About this task:
Your task is to restate exactly the lines from the one holding "none -> pink key [222,168,283,210]" to the end of the entries below, inclusive.

Data for processing:
▬▬▬

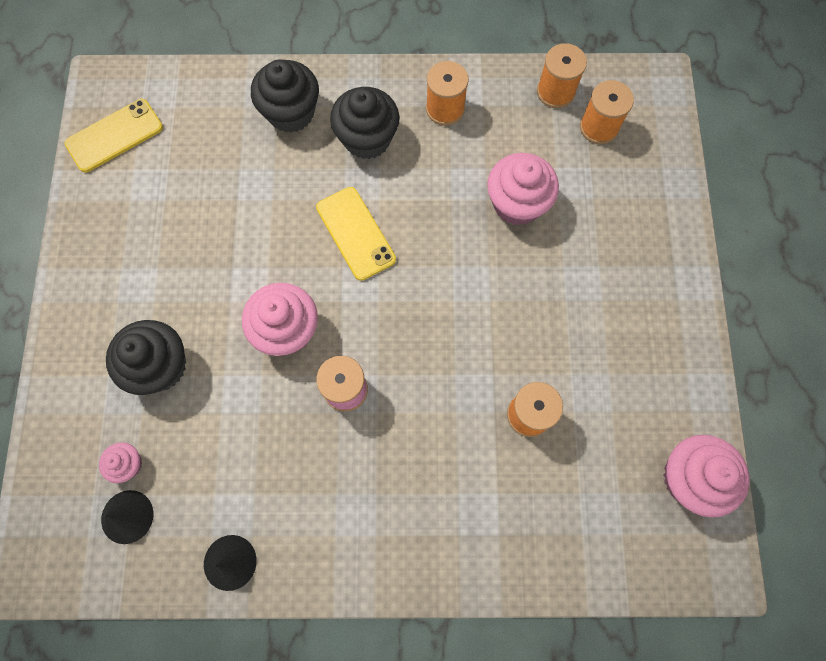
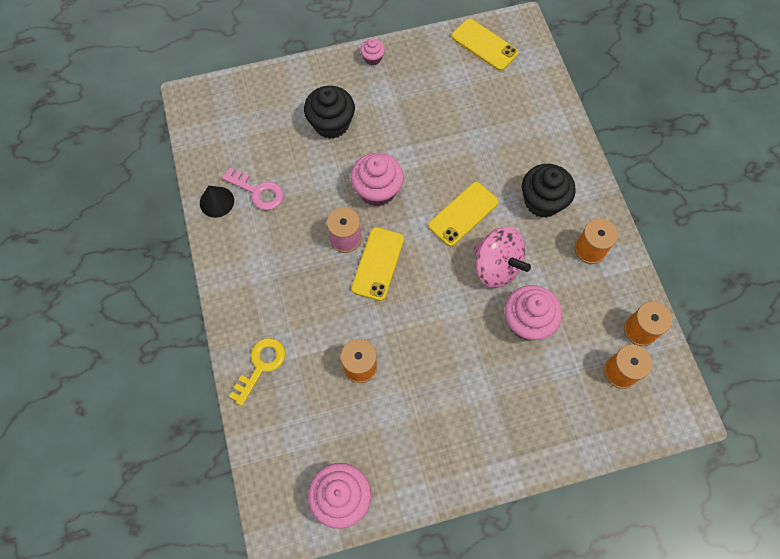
camera: 75 degrees right, 5 degrees down
pink cupcake [99,442,142,483] -> pink cupcake moved to [360,38,385,65]
black cone [101,490,153,544] -> none
black cupcake [251,59,319,133] -> none
none -> pink key [222,168,283,210]
none -> yellow key [229,338,286,406]
none -> yellow phone [351,227,404,301]
none -> pink spinning top [473,227,531,288]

▬▬▬

Result of this task:
none -> pink key [222,168,283,210]
none -> yellow key [229,338,286,406]
none -> yellow phone [351,227,404,301]
none -> pink spinning top [473,227,531,288]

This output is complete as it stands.